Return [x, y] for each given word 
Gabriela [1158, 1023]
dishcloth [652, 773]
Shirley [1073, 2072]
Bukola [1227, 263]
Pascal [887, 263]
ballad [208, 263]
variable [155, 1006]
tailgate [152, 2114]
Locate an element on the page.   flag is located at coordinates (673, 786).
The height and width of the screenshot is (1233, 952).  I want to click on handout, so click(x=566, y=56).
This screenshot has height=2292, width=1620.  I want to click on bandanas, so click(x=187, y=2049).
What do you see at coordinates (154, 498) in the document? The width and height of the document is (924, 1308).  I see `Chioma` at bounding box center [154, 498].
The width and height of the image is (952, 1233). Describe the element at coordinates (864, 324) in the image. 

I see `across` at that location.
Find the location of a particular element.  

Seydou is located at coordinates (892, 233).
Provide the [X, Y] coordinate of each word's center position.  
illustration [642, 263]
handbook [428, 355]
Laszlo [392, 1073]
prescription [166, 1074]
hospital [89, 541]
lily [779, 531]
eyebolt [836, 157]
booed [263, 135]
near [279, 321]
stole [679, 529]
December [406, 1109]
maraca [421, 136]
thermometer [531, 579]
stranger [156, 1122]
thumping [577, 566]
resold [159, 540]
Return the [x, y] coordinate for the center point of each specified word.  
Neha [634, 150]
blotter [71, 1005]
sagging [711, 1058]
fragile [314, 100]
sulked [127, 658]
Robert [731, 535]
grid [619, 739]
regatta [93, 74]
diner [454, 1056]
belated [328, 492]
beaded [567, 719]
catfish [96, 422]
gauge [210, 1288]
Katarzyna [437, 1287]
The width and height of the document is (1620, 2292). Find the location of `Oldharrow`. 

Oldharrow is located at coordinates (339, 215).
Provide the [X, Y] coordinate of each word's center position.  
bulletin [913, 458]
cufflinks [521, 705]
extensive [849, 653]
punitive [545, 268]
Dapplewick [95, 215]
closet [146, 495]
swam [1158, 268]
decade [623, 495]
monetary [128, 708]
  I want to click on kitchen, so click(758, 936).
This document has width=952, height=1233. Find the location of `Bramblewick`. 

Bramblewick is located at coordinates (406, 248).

#### CHALLENGE:
Reproduce every one of the records above, line by line and without any change.

#### FINAL RESULT:
Return [x, y] for each given word 
Gabriela [1158, 1023]
dishcloth [652, 773]
Shirley [1073, 2072]
Bukola [1227, 263]
Pascal [887, 263]
ballad [208, 263]
variable [155, 1006]
tailgate [152, 2114]
Locate an element on the page.   flag is located at coordinates (673, 786).
The height and width of the screenshot is (1233, 952).  I want to click on handout, so click(x=566, y=56).
This screenshot has height=2292, width=1620.  I want to click on bandanas, so click(x=187, y=2049).
What do you see at coordinates (154, 498) in the document? The width and height of the document is (924, 1308).  I see `Chioma` at bounding box center [154, 498].
The width and height of the image is (952, 1233). Describe the element at coordinates (864, 324) in the image. 

I see `across` at that location.
Find the location of a particular element.  

Seydou is located at coordinates (892, 233).
Provide the [X, Y] coordinate of each word's center position.  
illustration [642, 263]
handbook [428, 355]
Laszlo [392, 1073]
prescription [166, 1074]
hospital [89, 541]
lily [779, 531]
eyebolt [836, 157]
booed [263, 135]
near [279, 321]
stole [679, 529]
December [406, 1109]
maraca [421, 136]
thermometer [531, 579]
stranger [156, 1122]
thumping [577, 566]
resold [159, 540]
Return the [x, y] coordinate for the center point of each specified word.  
Neha [634, 150]
blotter [71, 1005]
sagging [711, 1058]
fragile [314, 100]
sulked [127, 658]
Robert [731, 535]
grid [619, 739]
regatta [93, 74]
diner [454, 1056]
belated [328, 492]
beaded [567, 719]
catfish [96, 422]
gauge [210, 1288]
Katarzyna [437, 1287]
The width and height of the document is (1620, 2292). Find the location of `Oldharrow`. 

Oldharrow is located at coordinates (339, 215).
Provide the [X, Y] coordinate of each word's center position.  
bulletin [913, 458]
cufflinks [521, 705]
extensive [849, 653]
punitive [545, 268]
Dapplewick [95, 215]
closet [146, 495]
swam [1158, 268]
decade [623, 495]
monetary [128, 708]
  I want to click on kitchen, so click(758, 936).
This document has width=952, height=1233. Find the location of `Bramblewick`. 

Bramblewick is located at coordinates (406, 248).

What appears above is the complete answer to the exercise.